*** Exercise data ***

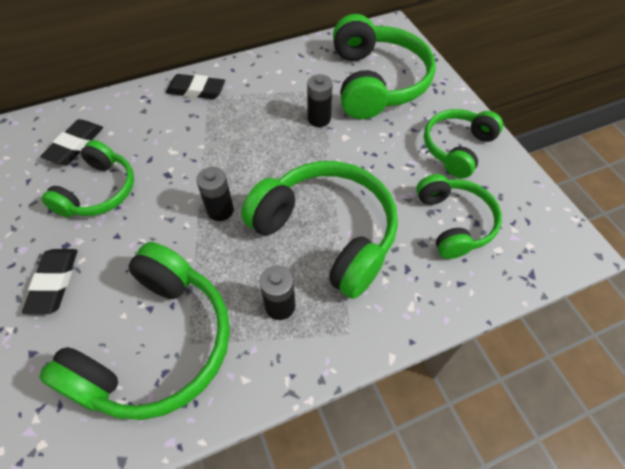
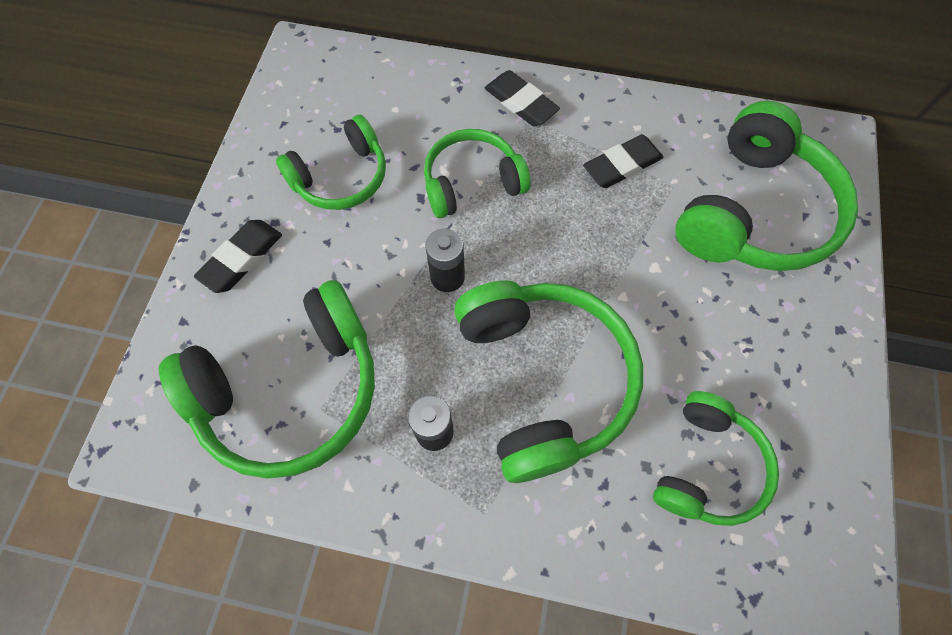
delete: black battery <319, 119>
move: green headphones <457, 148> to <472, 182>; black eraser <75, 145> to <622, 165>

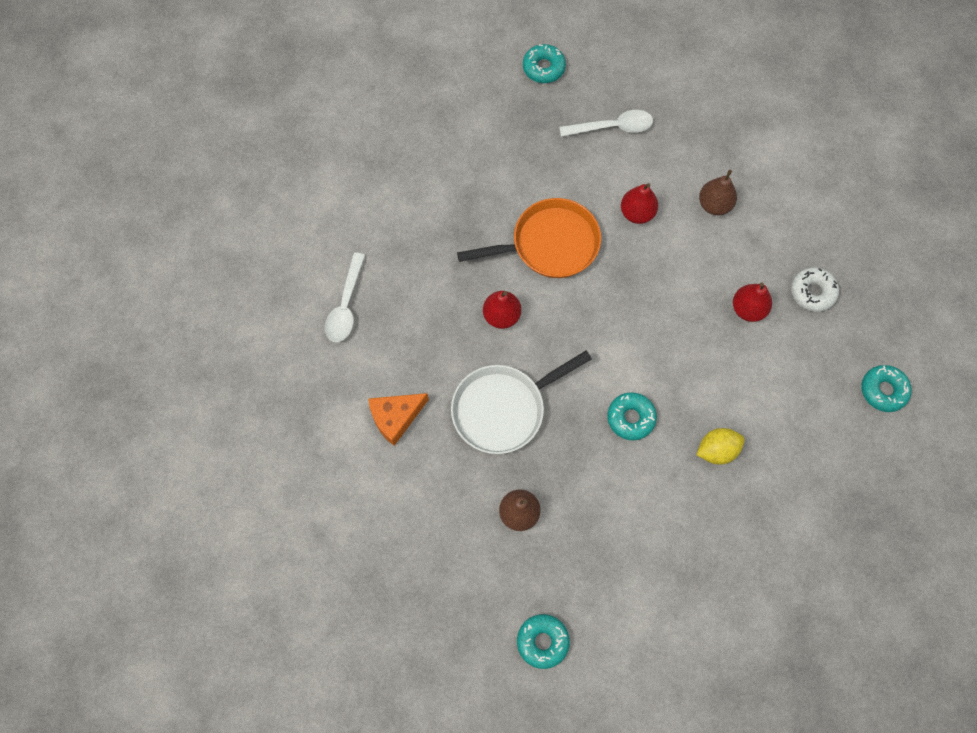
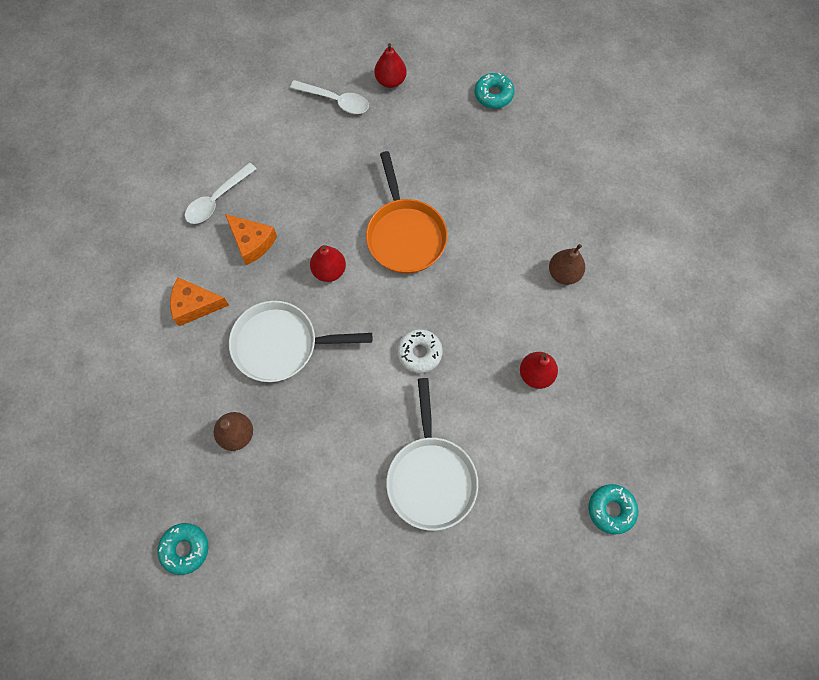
delete: turquoise donut <631, 418>
insert: orange cheese <252, 242>
move: white spoon <612, 127> to <335, 101>; red pear <637, 213> to <390, 81>; white donut <812, 292> to <419, 353>
replace: yellow lemon <717, 450> to white pan <431, 477>
rotate: orange pan <549, 244> = <405, 234> 60 degrees clockwise

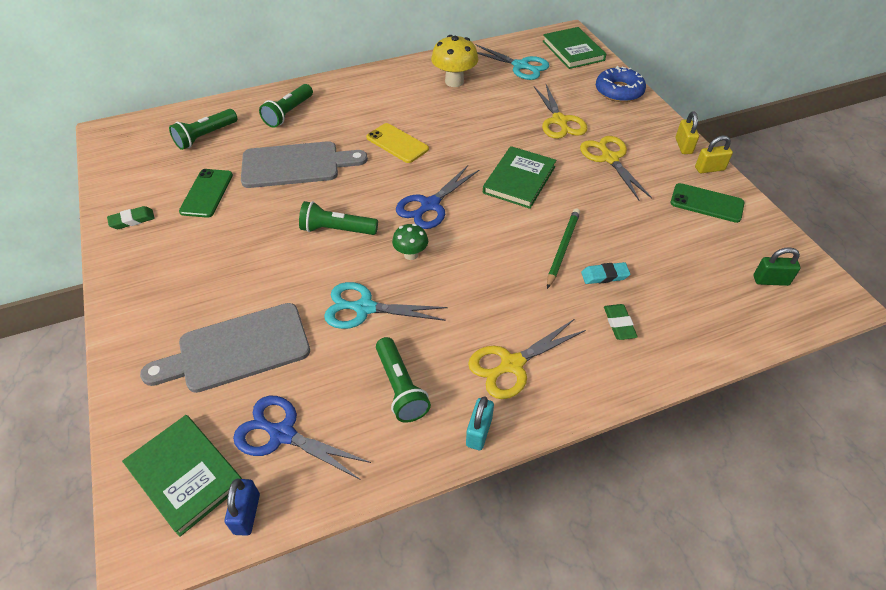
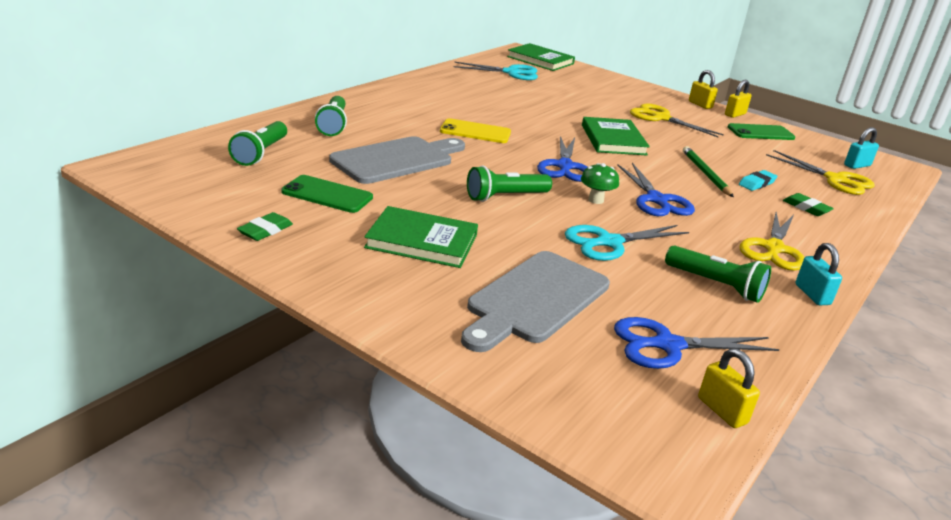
delete: yellow mushroom <454, 81>; blue donut <619, 91>
insert: blue scissors <657, 200>
move: green book <185, 475> to <422, 241>; yellow scissors <559, 121> to <835, 180>
recolor: blue padlock <247, 514> to yellow padlock <722, 411>; green padlock <770, 280> to turquoise padlock <857, 165>
rotate: green phone <206, 193> = <327, 195> 45 degrees counterclockwise

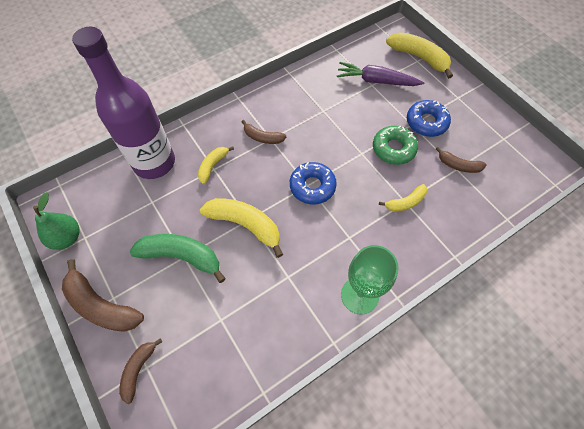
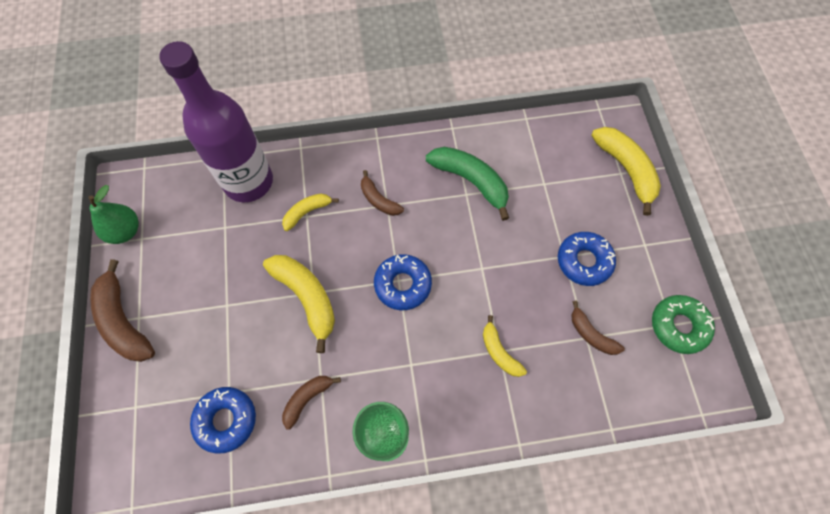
delete: purple carrot <376, 81>
insert: blue donut <226, 420>
move: brown banana <138, 370> to <307, 399>; green banana <181, 256> to <471, 181>; green donut <393, 149> to <678, 326>
rotate: yellow banana <405, 202> = <499, 352> 60 degrees clockwise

*** End of Exercise data ***

- [What you are asked to do]: Among the entries above, copy exactly the stretch from the line holding "insert: blue scissors <657, 200>" through the line holding "delete: purple carrot <376, 81>", leaving out any pictures.

- [Reply to the exercise]:
insert: blue scissors <657, 200>
move: green book <185, 475> to <422, 241>; yellow scissors <559, 121> to <835, 180>
recolor: blue padlock <247, 514> to yellow padlock <722, 411>; green padlock <770, 280> to turquoise padlock <857, 165>
rotate: green phone <206, 193> = <327, 195> 45 degrees counterclockwise

delete: purple carrot <376, 81>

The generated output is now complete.